**Work to complete**.
Your reply should be a single number, the count of lines in the records that contain "orange".

[Opening Data listing section]

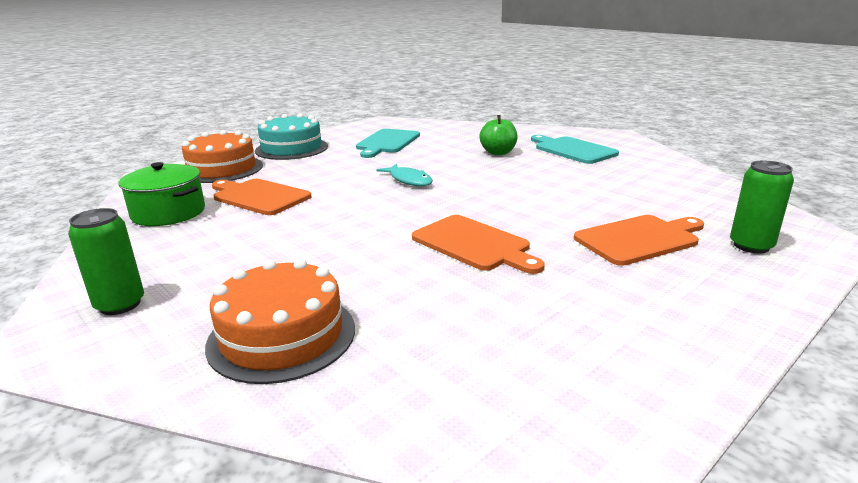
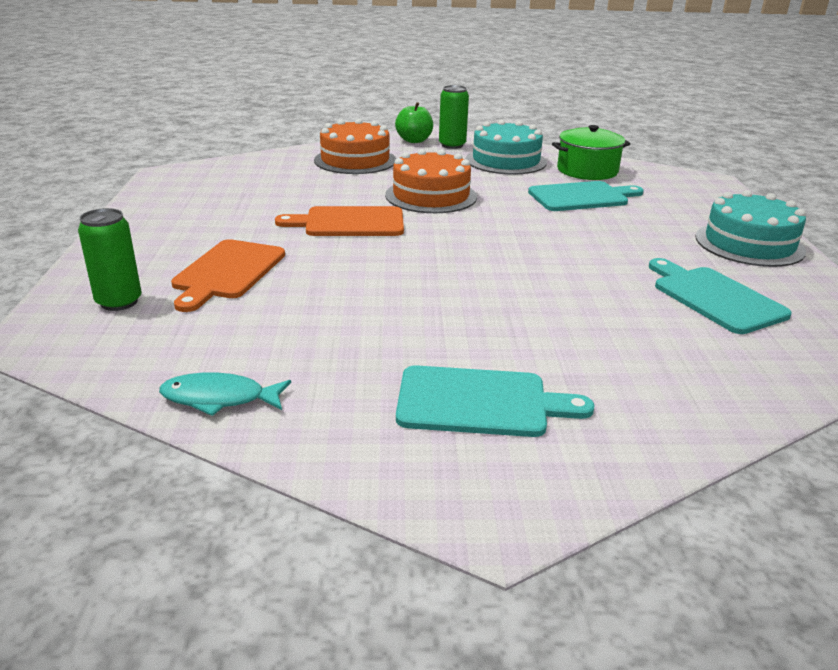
camera: 130 degrees right, 5 degrees up
(170, 252) = (506, 161): none -> turquoise cake
(222, 169) = (695, 202): orange cake -> orange cake (431, 196)
(259, 196) = (582, 197): orange cutting board -> turquoise cutting board
(409, 180) = (530, 254): turquoise fish -> turquoise fish (219, 398)
(498, 153) = (555, 341): green apple -> green apple (414, 140)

[Closing Data listing section]

**Answer to this exercise**.
2